(EXTRACTED ENTRIES Opens)

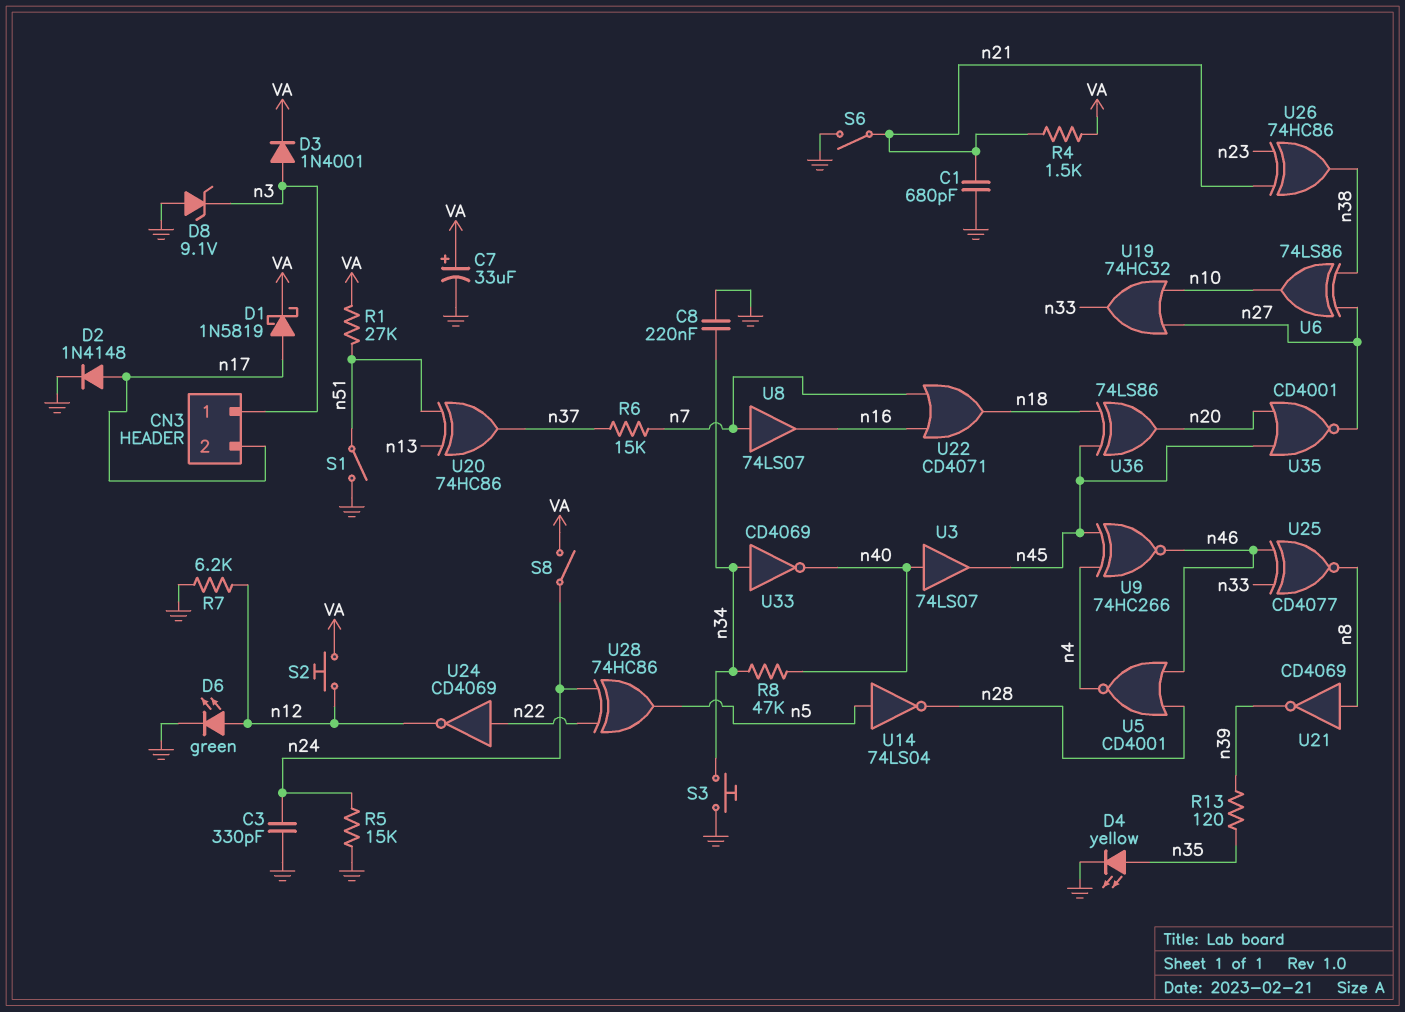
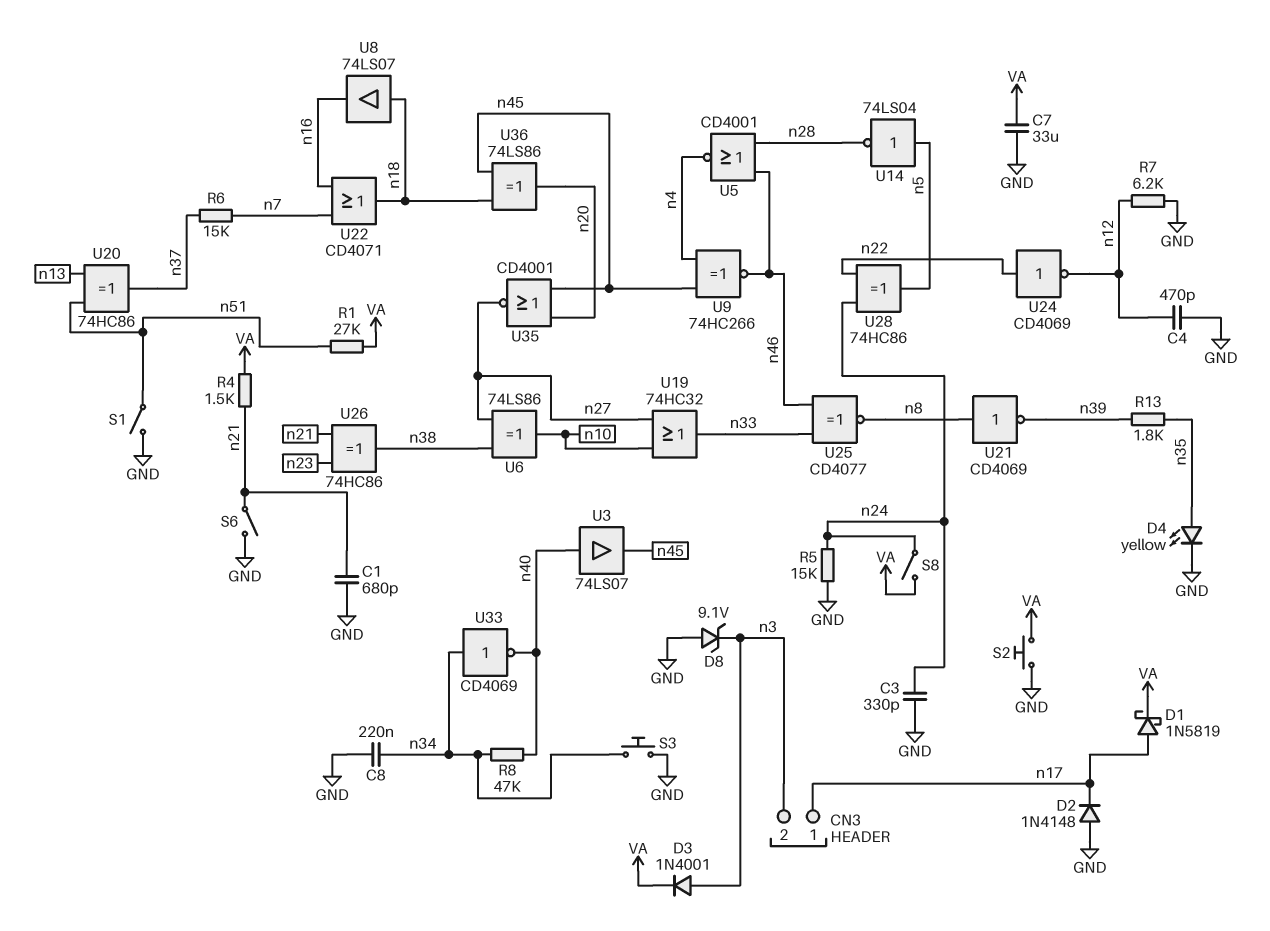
C4: none -> 470pF (GND, n12)
C7: 33uF (plus VA, minus GND) -> 33uF (GND, VA)
CN3 pin 1: n3 -> n17
CN3 pin 2: n17 -> n3
D2: diode 1N4148 (A n17, K GND) -> diode 1N4148 (A GND, K n17)
D6: LED green (A n12, K GND) -> none
R13: 120 (n35, n39) -> 1.8k (n35, n39)
S2: button (VA, n12) -> button (GND, VA)
U8: buffer 74LS07 (in n7, out n16) -> buffer 74LS07 (in n18, out n16)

(EXTRACTED ENTRIES Closes)

* _REQUIRED WORK_
Each line in the records that carries "none" must be copied out.

* _RESULT OF THIS TASK_
C4: none -> 470pF (GND, n12)
D6: LED green (A n12, K GND) -> none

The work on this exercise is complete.